- What is expected -
Among the lines below, the one containing "orange square: (88, 146)" opens the range and the one containing "purple triangle: (116, 133)" closes it. Print that range exactly, without the pictures.

- Dataset entries -
----------

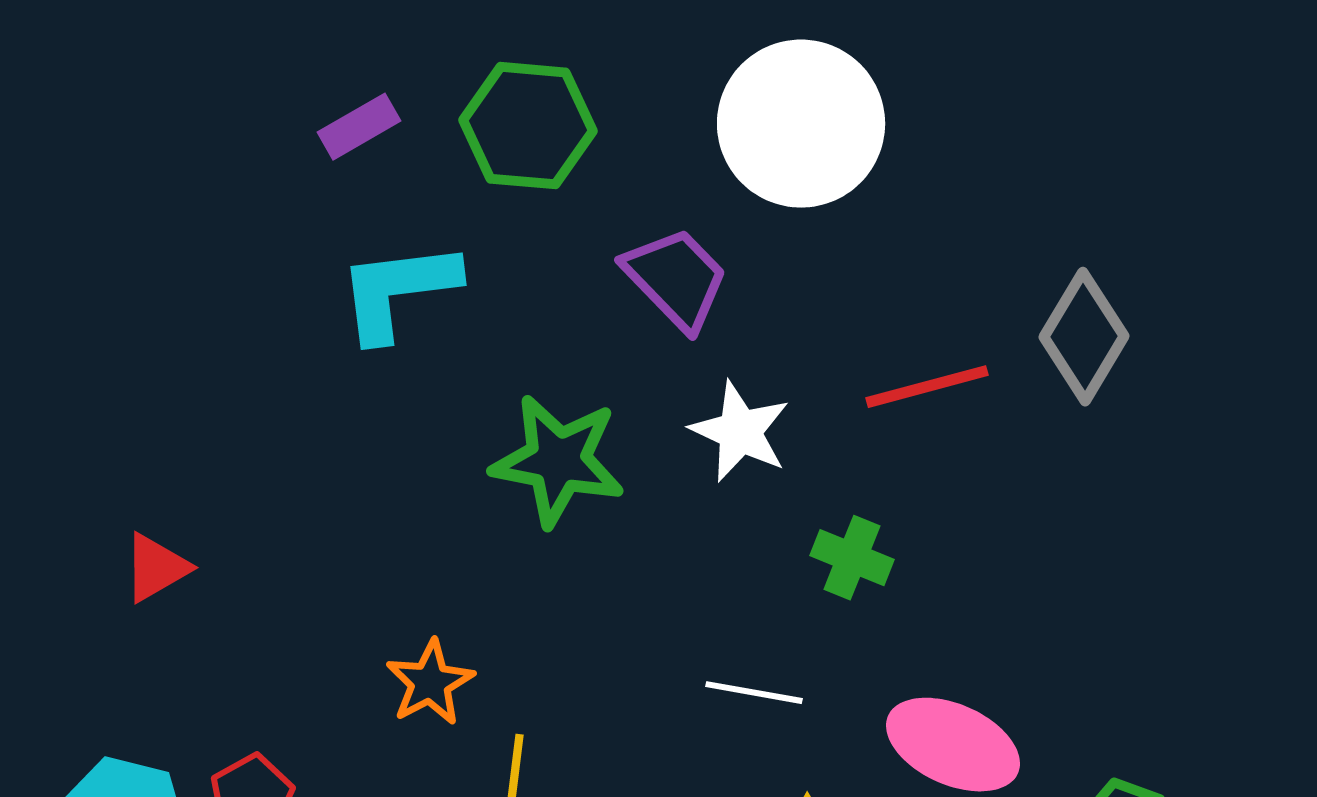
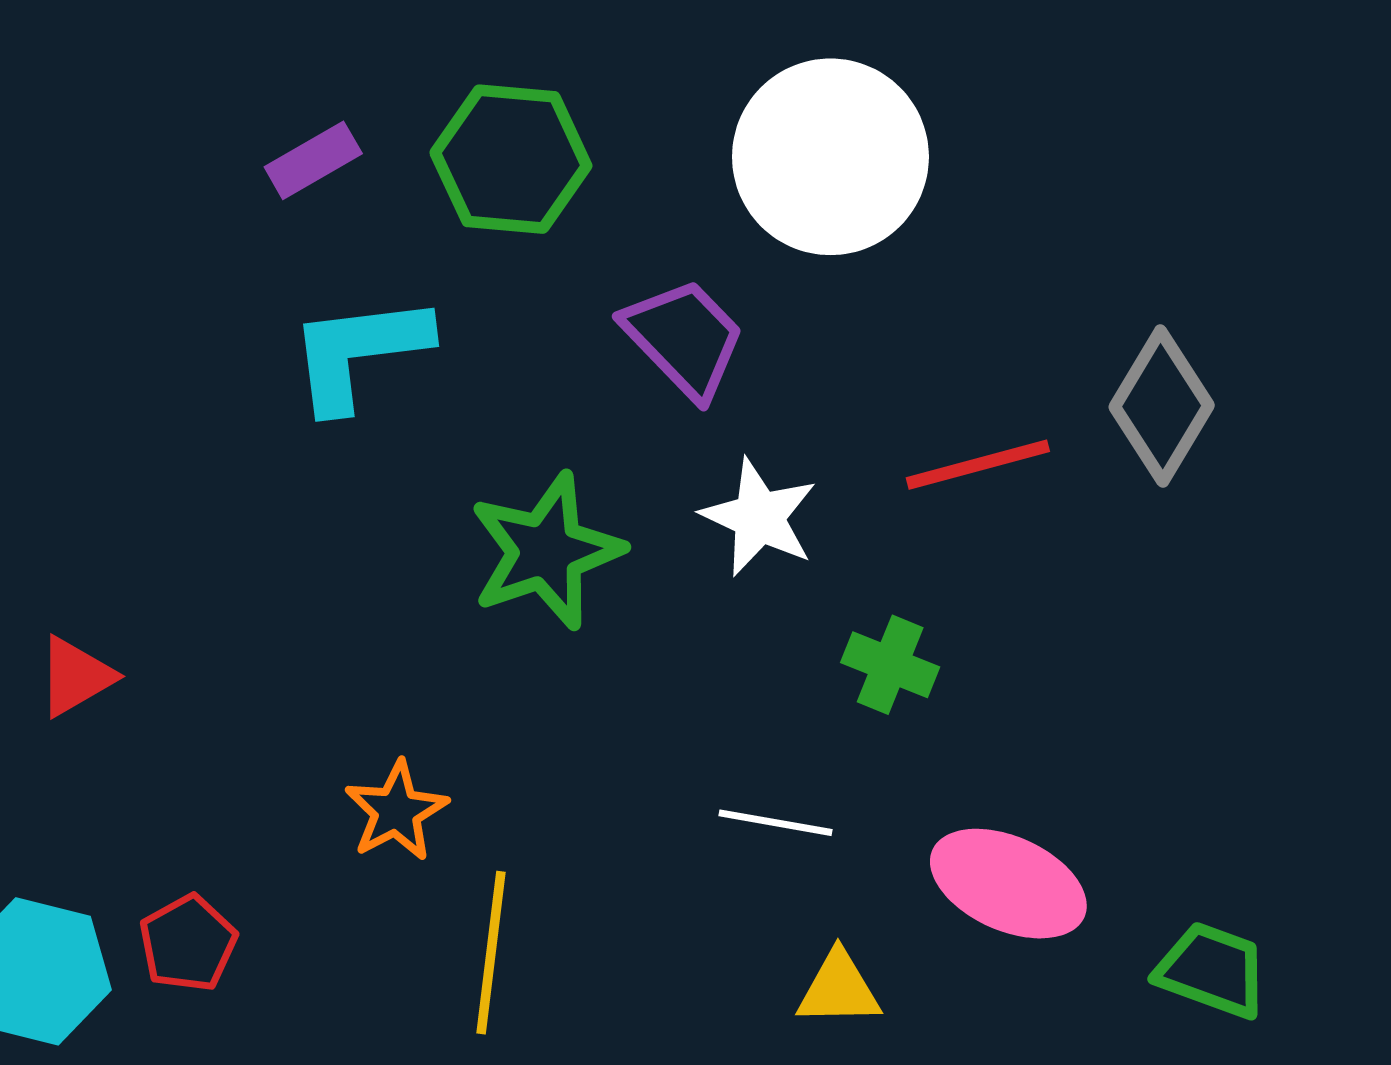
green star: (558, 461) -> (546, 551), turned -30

----------

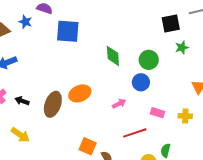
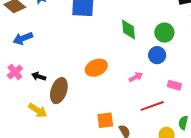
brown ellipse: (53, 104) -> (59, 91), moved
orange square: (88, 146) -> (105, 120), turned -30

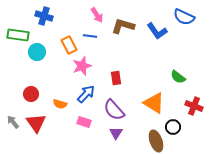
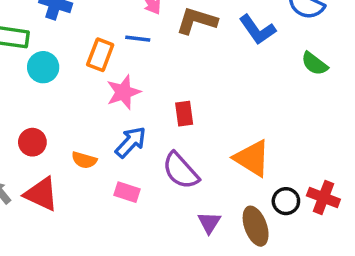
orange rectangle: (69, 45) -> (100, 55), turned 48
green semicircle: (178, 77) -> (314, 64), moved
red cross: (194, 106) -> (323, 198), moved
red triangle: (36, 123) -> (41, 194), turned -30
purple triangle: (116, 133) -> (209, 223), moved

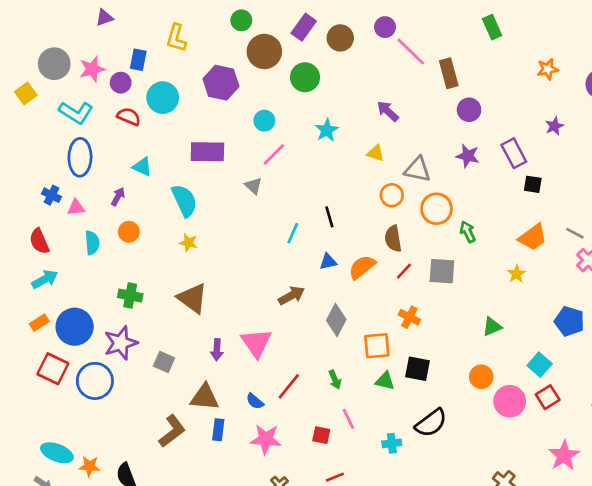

----------

- Output for this exercise -
orange square: (88, 146) -> (105, 120), turned -30

orange rectangle: (69, 45) -> (100, 55), turned 48
green semicircle: (178, 77) -> (314, 64), moved
red cross: (194, 106) -> (323, 198), moved
red triangle: (36, 123) -> (41, 194), turned -30
purple triangle: (116, 133) -> (209, 223), moved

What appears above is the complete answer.